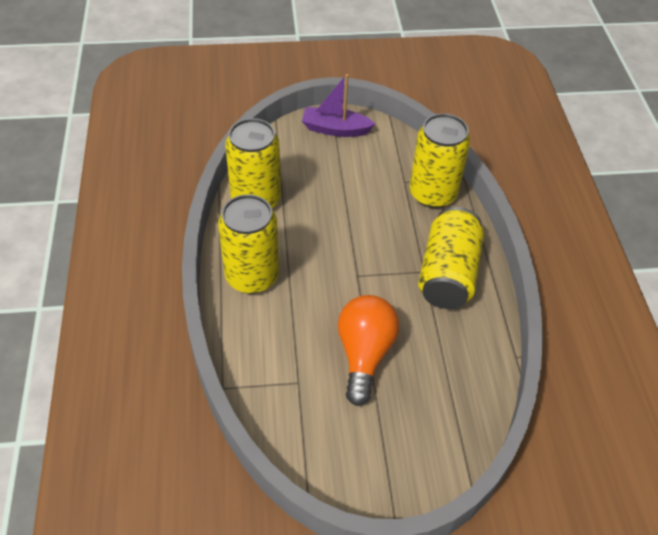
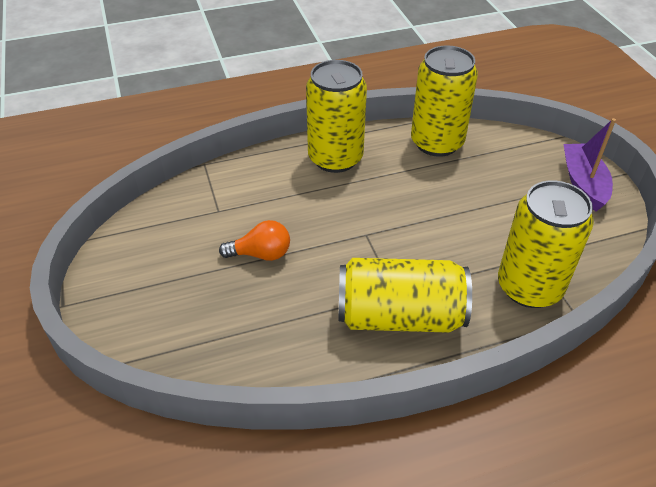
camera: 80 degrees right, 5 degrees down
(364, 354) = (261, 254): orange light bulb -> orange light bulb, size x0.60

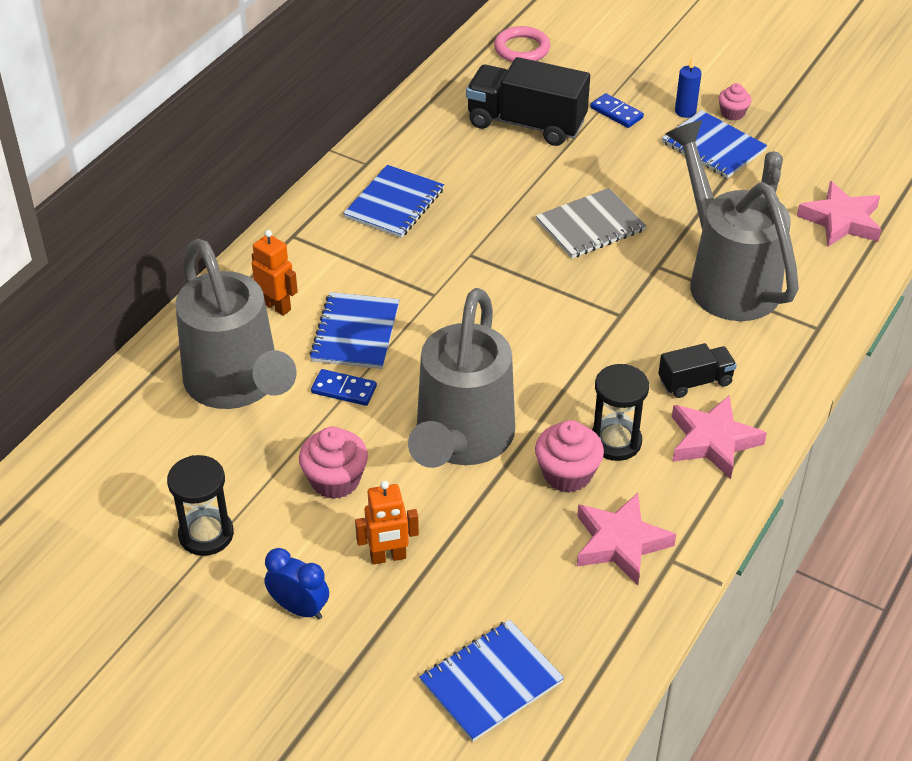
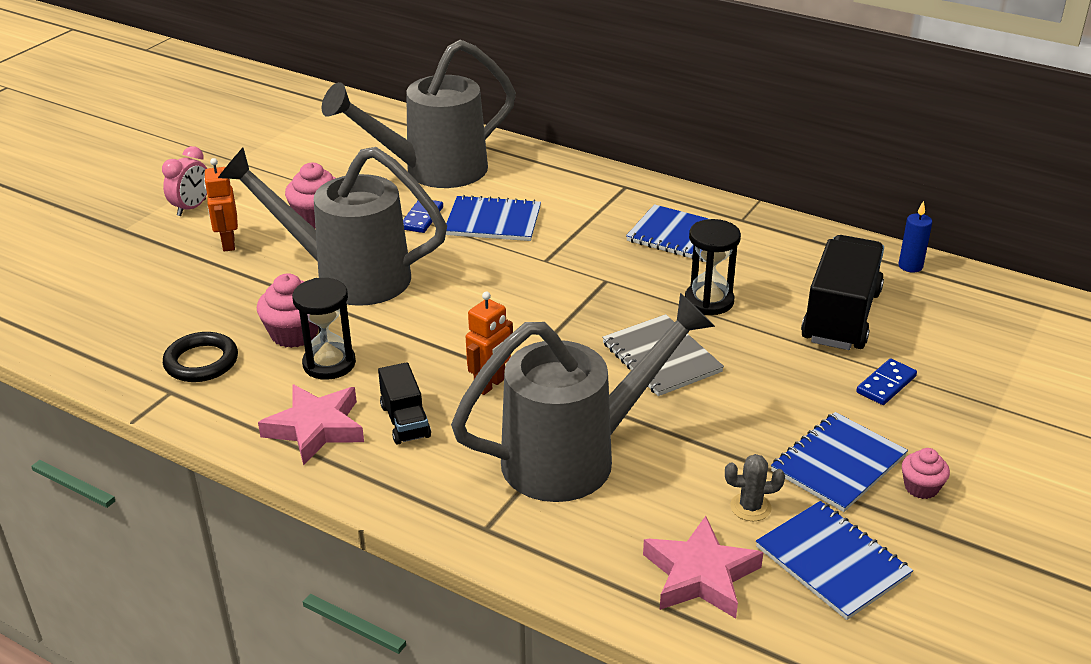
camera: 90 degrees right, 10 degrees down
(206, 534) = (277, 168): black hourglass -> black hourglass (709, 301)
(276, 306) = (529, 183): orange robot -> orange robot (490, 385)
(299, 608) = (192, 208): blue clock -> pink clock
(491, 682) = (83, 292): blue notebook -> blue notebook (832, 562)
(522, 49) = (994, 315): pink ring -> none
(620, 543) = (201, 362): pink star -> black ring
(685, 111) = (909, 443): blue candle -> blue candle (910, 266)

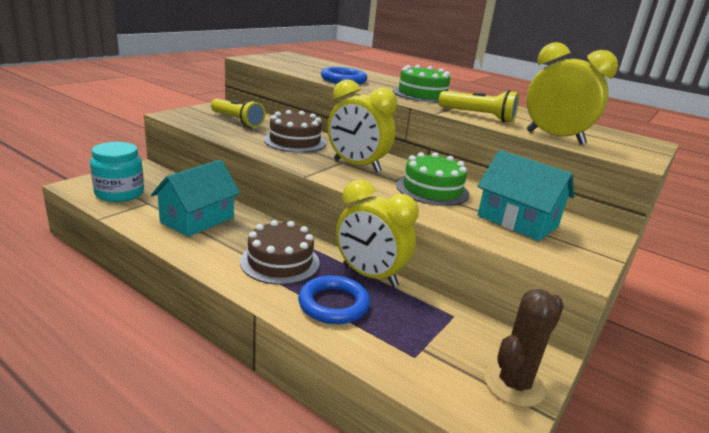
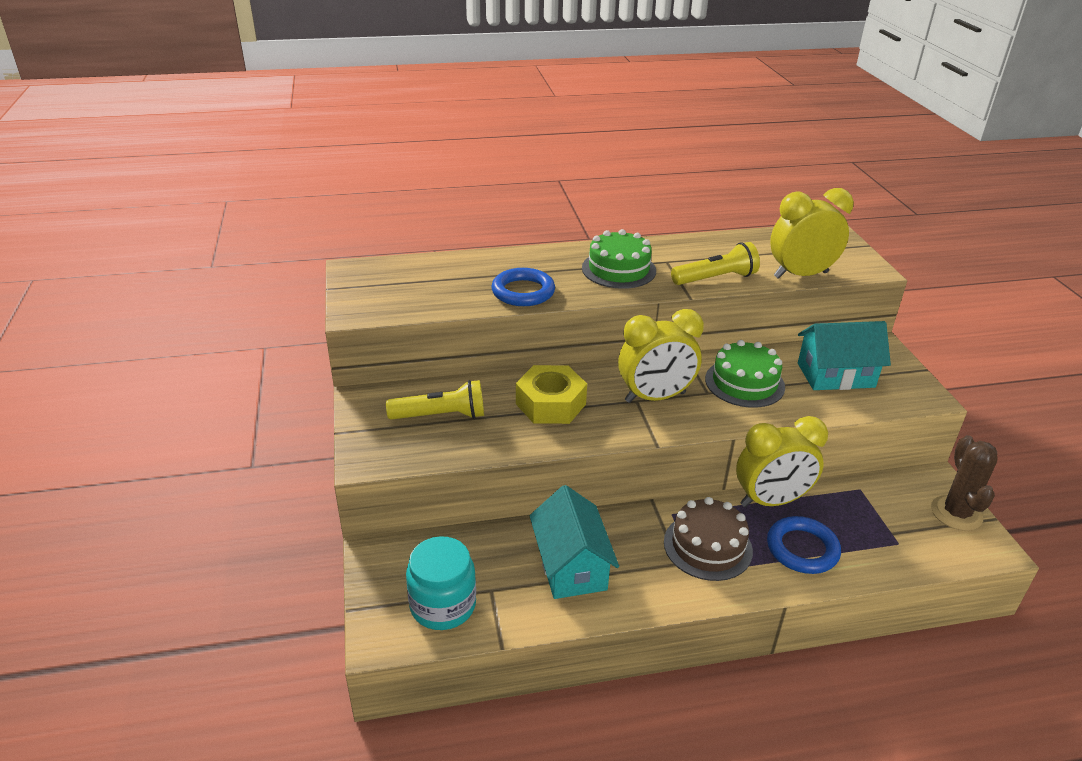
camera: 45 degrees left, 10 degrees up
(295, 141) = (550, 404): brown cake -> yellow nut

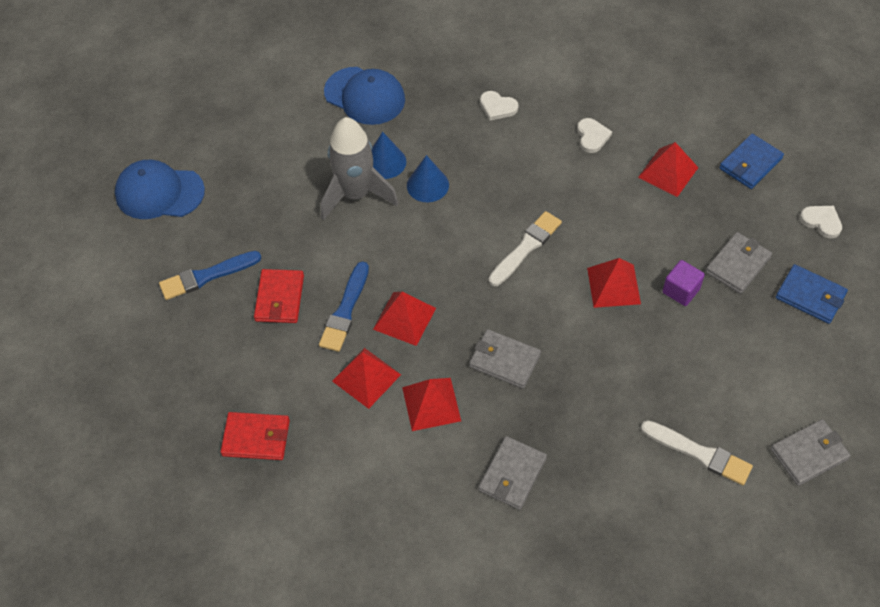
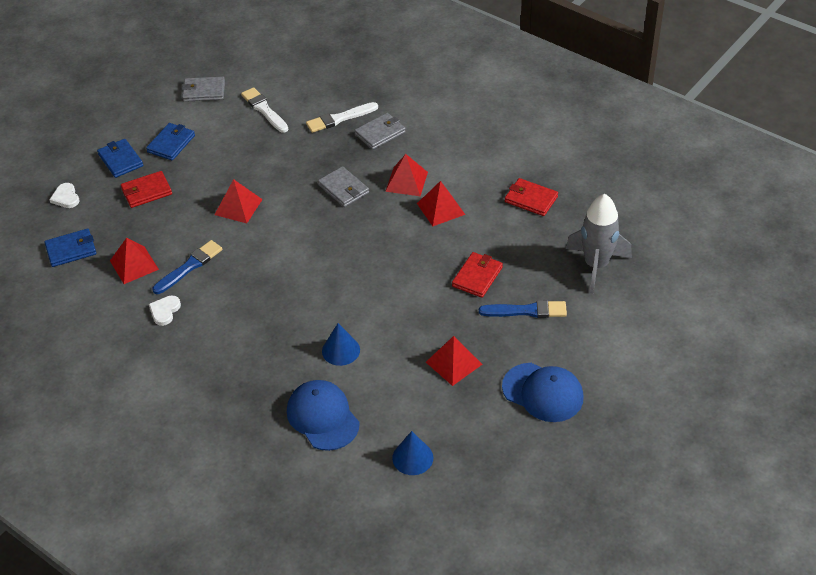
camera: 155 degrees left, 10 degrees down
(345, 310) = (433, 253): blue brush -> blue brush (189, 267)
(356, 194) = (379, 332): grey rocket -> grey rocket (596, 265)
(404, 318) = (394, 234): red pyramid -> red pyramid (454, 363)
(427, 185) = (319, 319): blue cone -> blue cone (412, 457)
(497, 107) = (218, 363): white heart -> none
(526, 248) = (278, 250): white brush -> white brush (340, 118)
(681, 290) = (197, 189): purple cube -> none
(738, 265) = (146, 191): grey wallet -> red wallet
(772, 345) = (171, 144): none -> blue wallet

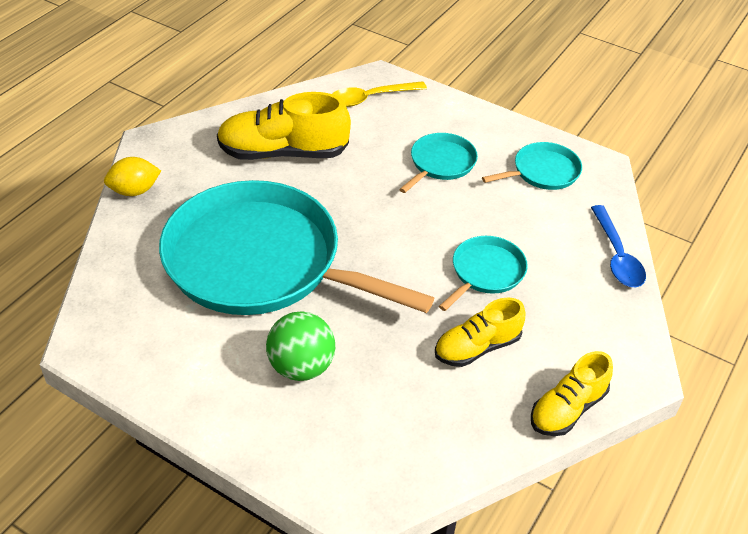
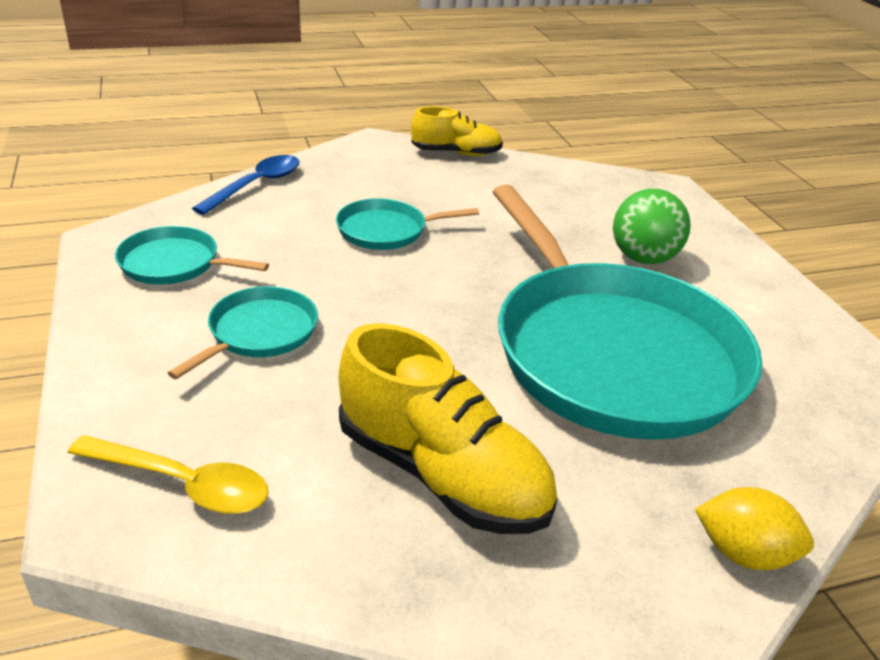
camera: 140 degrees left, 10 degrees down
(440, 163) = (259, 333): turquoise pan -> turquoise pan turned 135 degrees clockwise
(477, 347) = (472, 200): yellow shoe -> none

#### The problem
Return every line in the listing that contains the word "ring".

#### Result
(522, 49) = (994, 315): pink ring -> none
(620, 543) = (201, 362): pink star -> black ring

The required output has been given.